Retype each line of the material below word for word; pictures stay out.

**Dataset records:**
··········

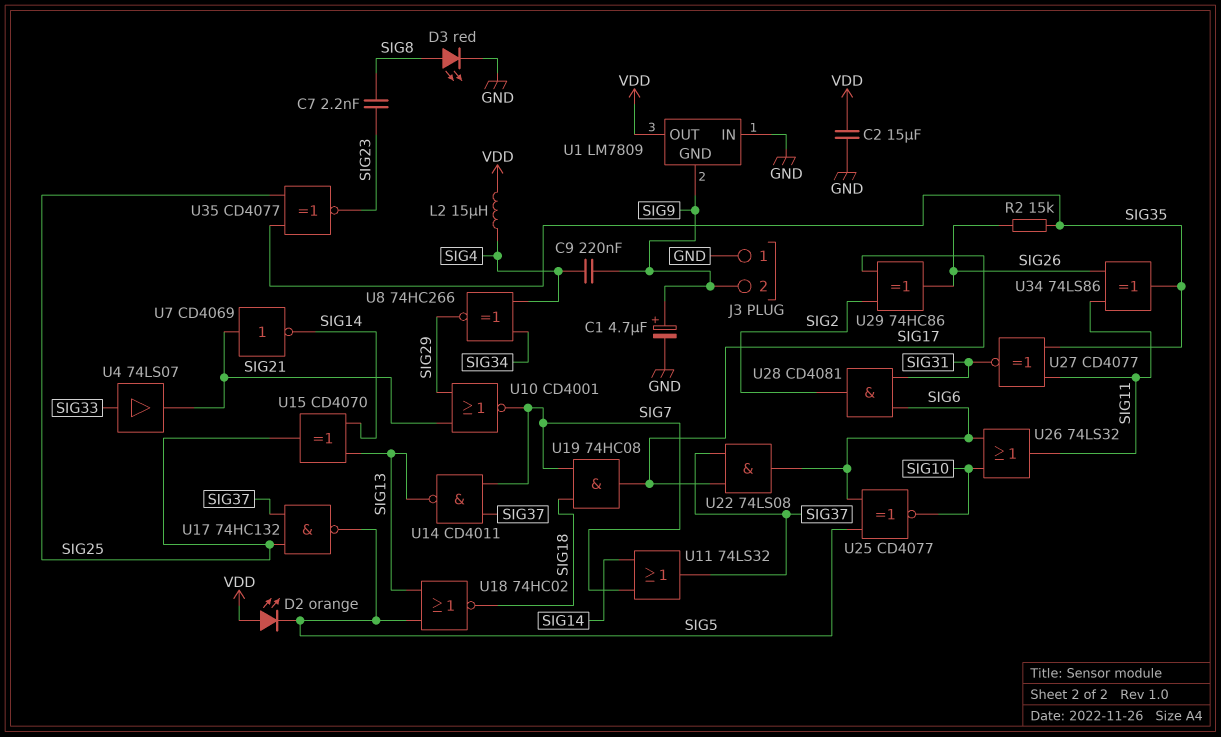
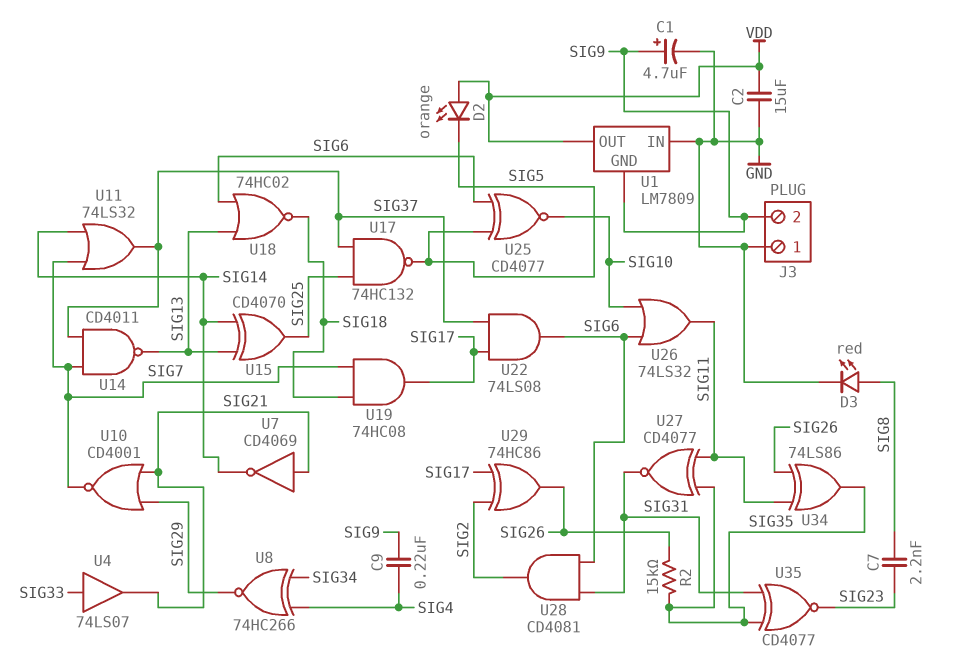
L2: 15uH (SIG4, VDD) -> none
U18: NOR 74HC02 (in SIG5, in SIG13, out SIG18) -> NOR 74HC02 (in SIG6, in SIG13, out SIG18)
U35: XNOR CD4077 (in SIG25, in SIG35, out SIG23) -> XNOR CD4077 (in SIG31, in SIG35, out SIG23)

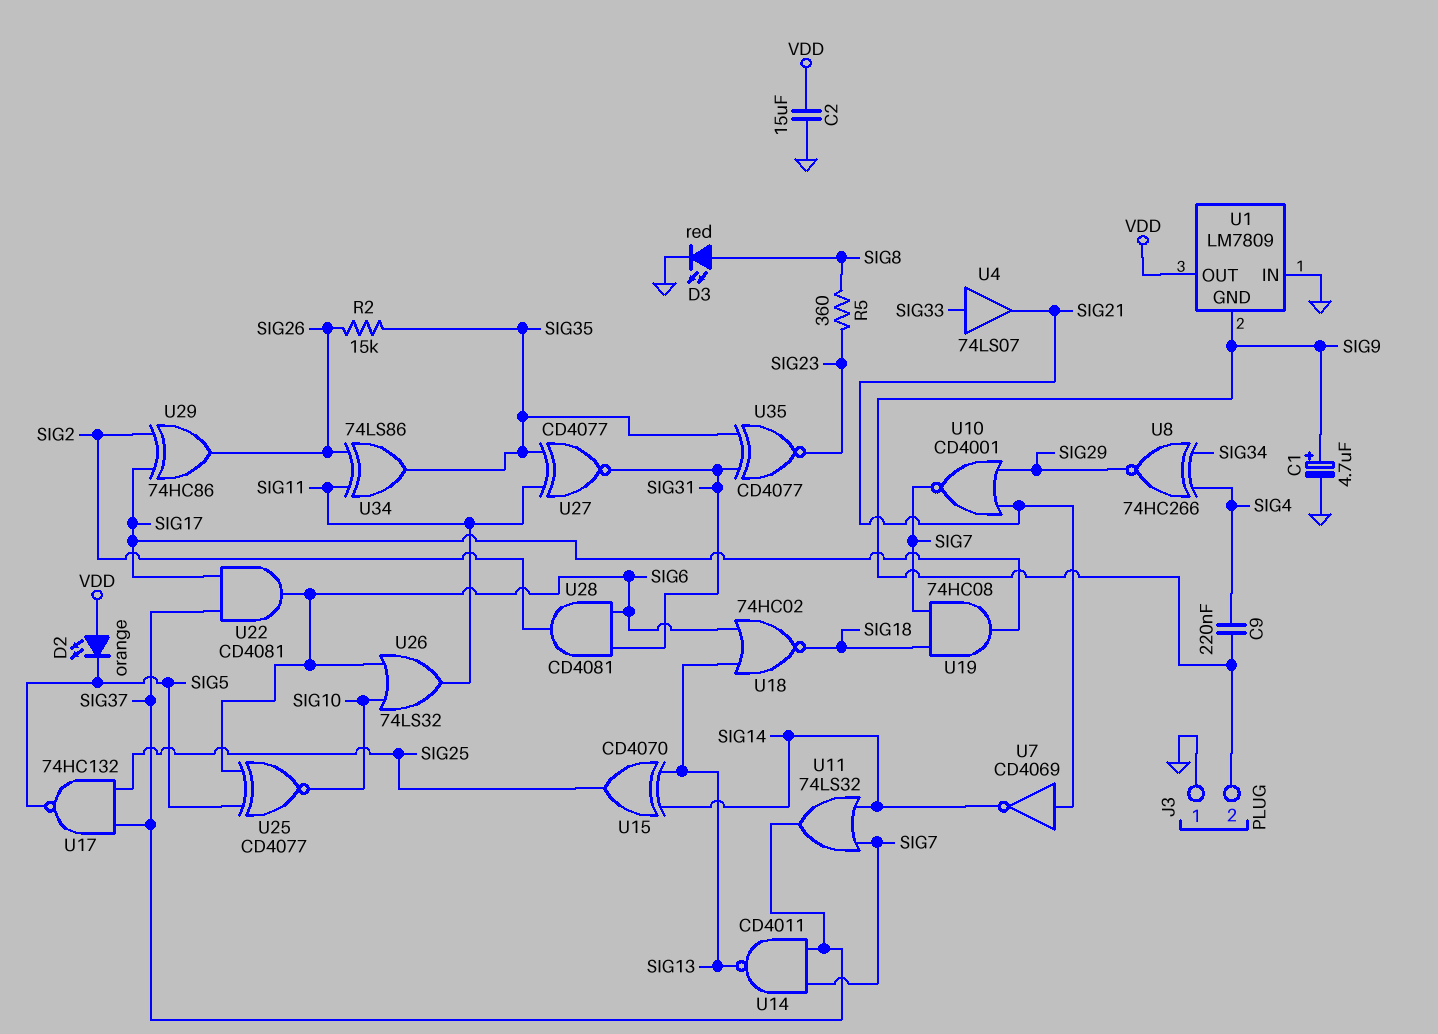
C7: 2.2nF (SIG8, SIG23) -> none
R5: none -> 360 (SIG8, SIG23)
U22: AND 74LS08 (in SIG17, in SIG37, out SIG6) -> AND CD4081 (in SIG17, in SIG37, out SIG6)

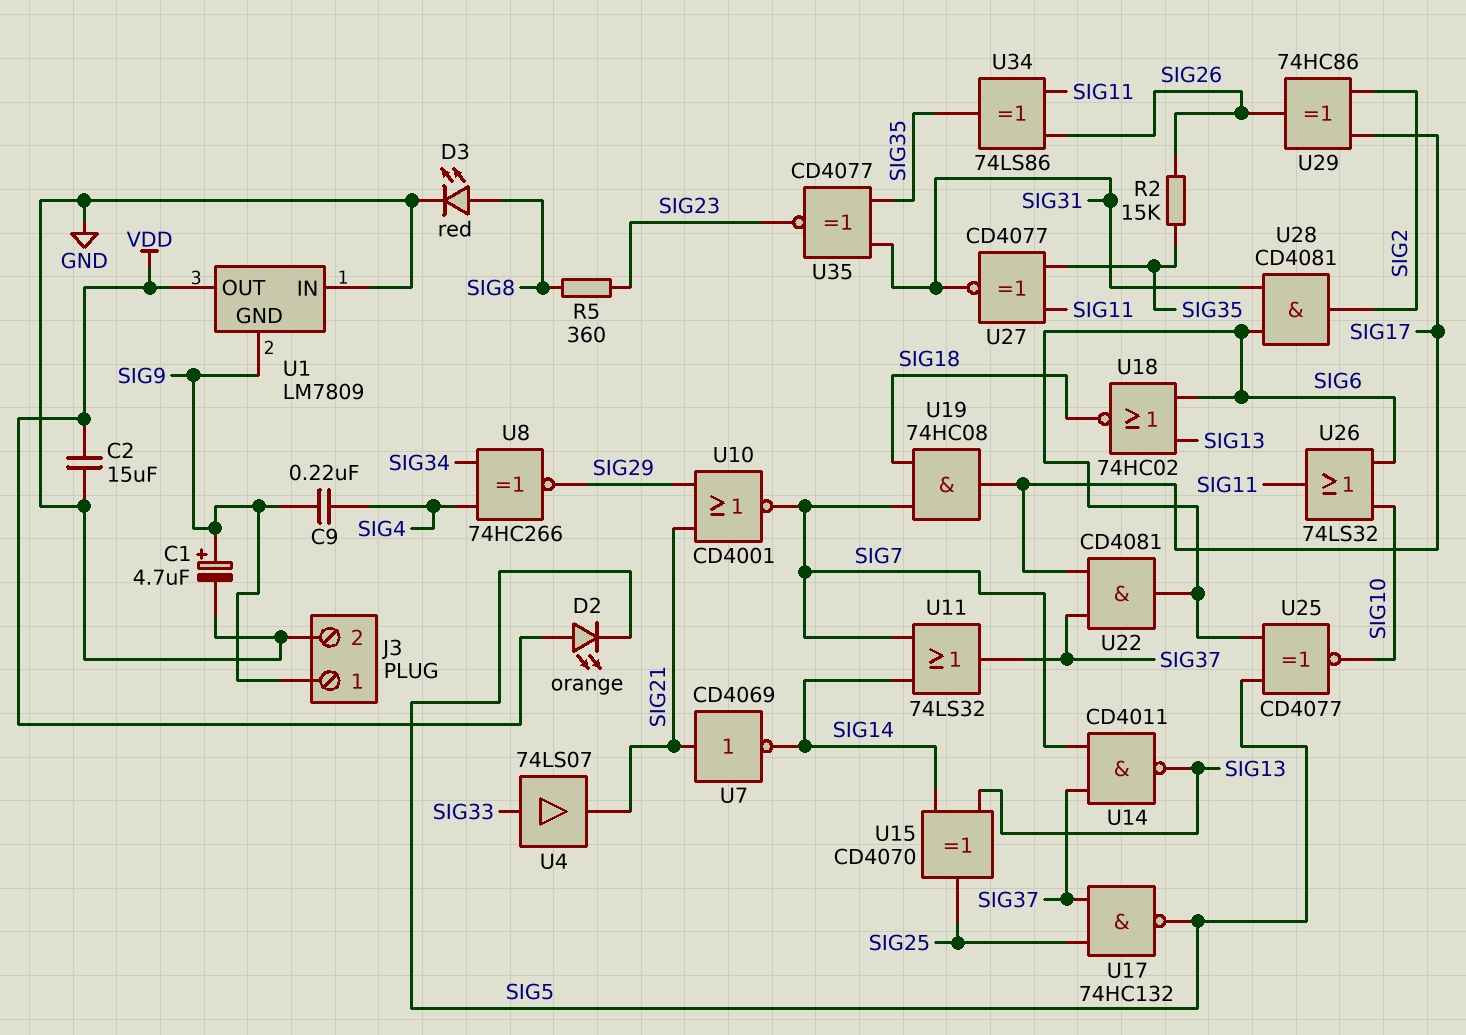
J3 pin 1: GND -> SIG9
J3 pin 2: SIG9 -> GND

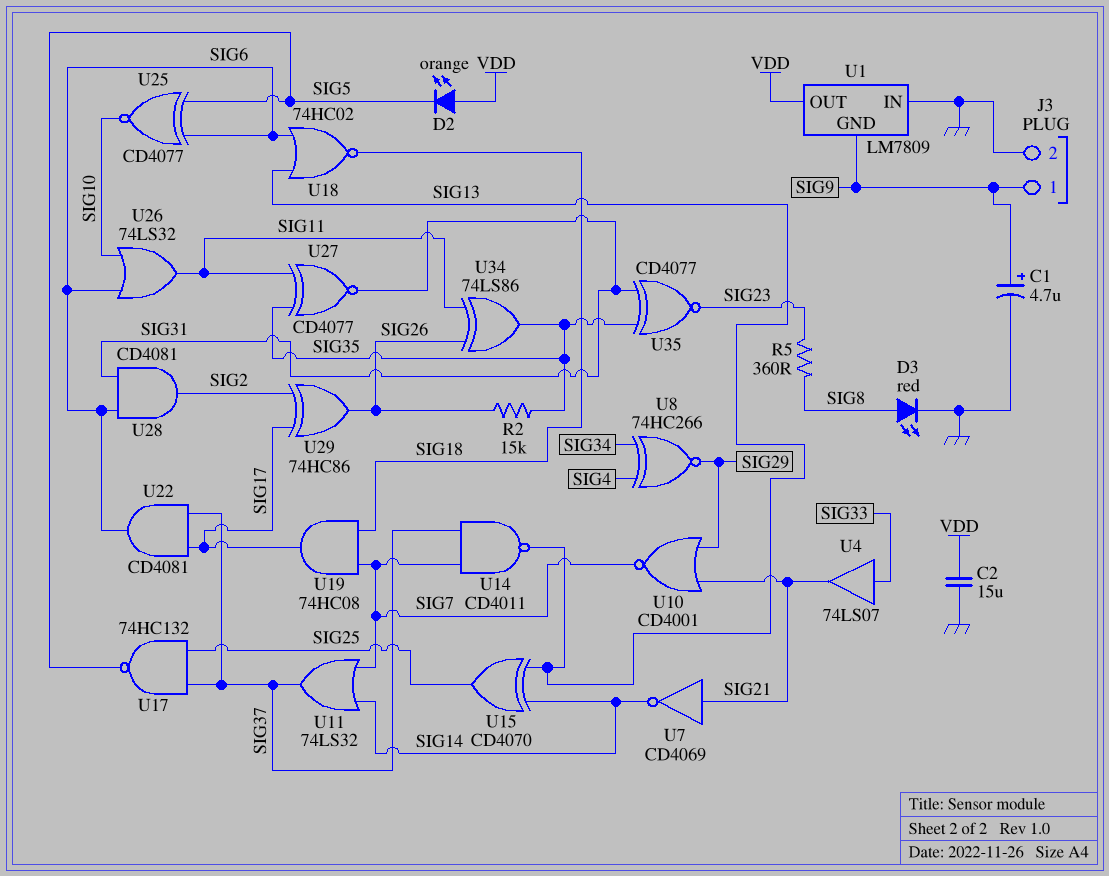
C9: 220nF (SIG4, SIG9) -> none

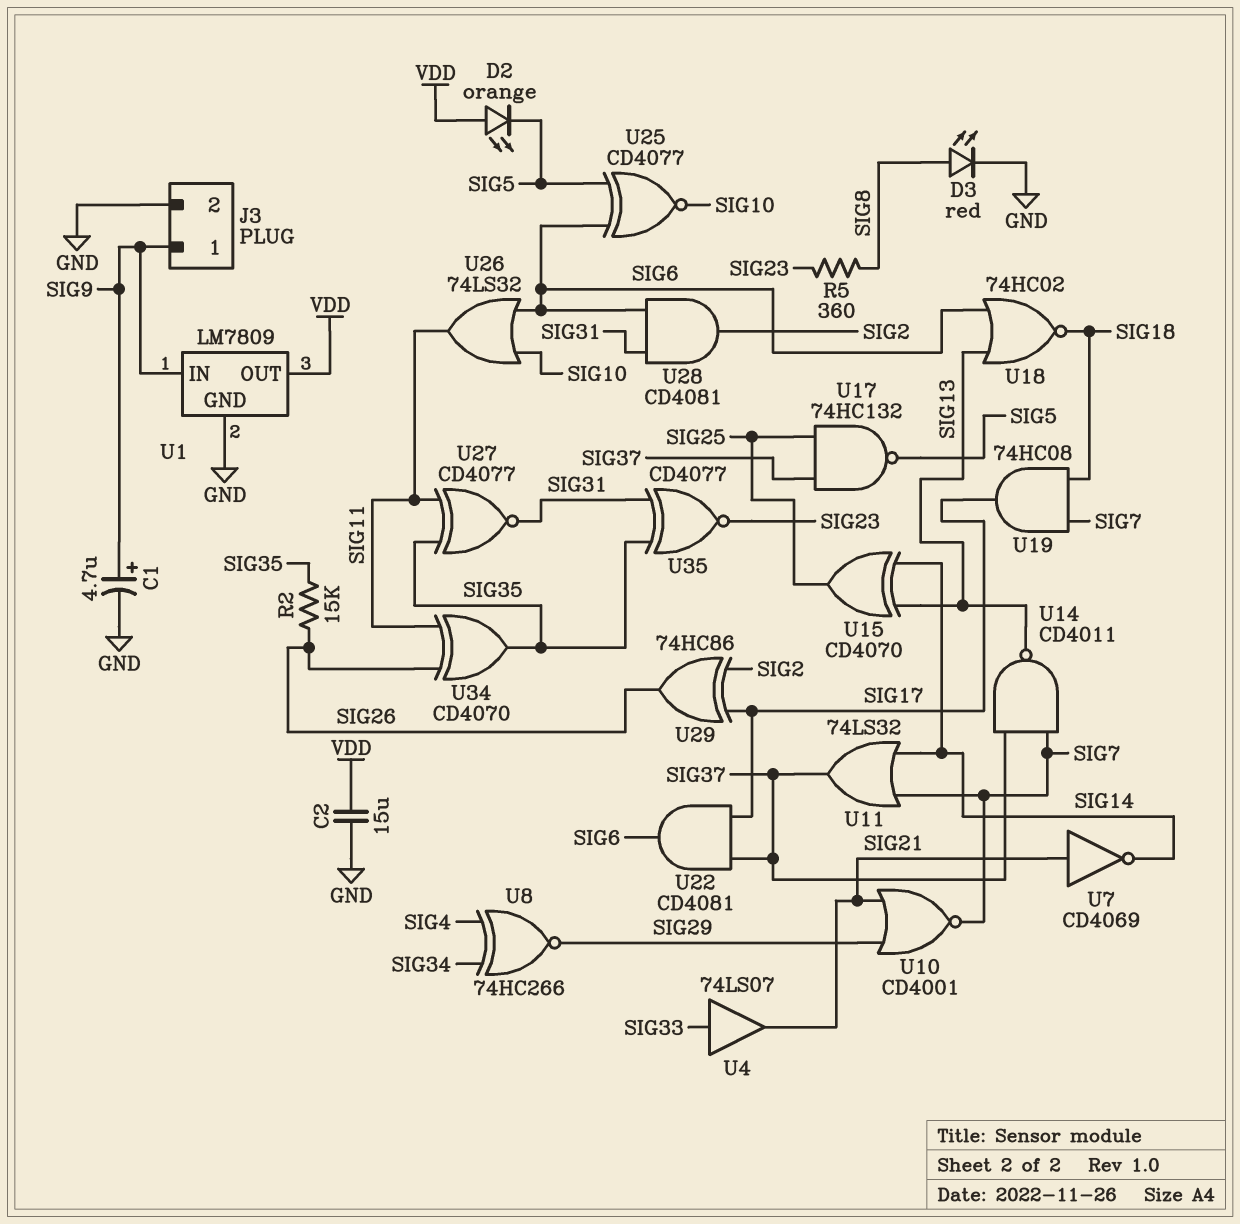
U1 pin GND: SIG9 -> GND
U1 pin IN: GND -> SIG9
U34: XOR 74LS86 (in SIG11, in SIG26, out SIG35) -> XOR CD4070 (in SIG11, in SIG26, out SIG35)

··········

**Written solution:**
L2: 15uH (SIG4, VDD) -> none
U18: NOR 74HC02 (in SIG5, in SIG13, out SIG18) -> NOR 74HC02 (in SIG6, in SIG13, out SIG18)
U35: XNOR CD4077 (in SIG25, in SIG35, out SIG23) -> XNOR CD4077 (in SIG31, in SIG35, out SIG23)

C7: 2.2nF (SIG8, SIG23) -> none
R5: none -> 360 (SIG8, SIG23)
U22: AND 74LS08 (in SIG17, in SIG37, out SIG6) -> AND CD4081 (in SIG17, in SIG37, out SIG6)

J3 pin 1: GND -> SIG9
J3 pin 2: SIG9 -> GND

C9: 220nF (SIG4, SIG9) -> none

U1 pin GND: SIG9 -> GND
U1 pin IN: GND -> SIG9
U34: XOR 74LS86 (in SIG11, in SIG26, out SIG35) -> XOR CD4070 (in SIG11, in SIG26, out SIG35)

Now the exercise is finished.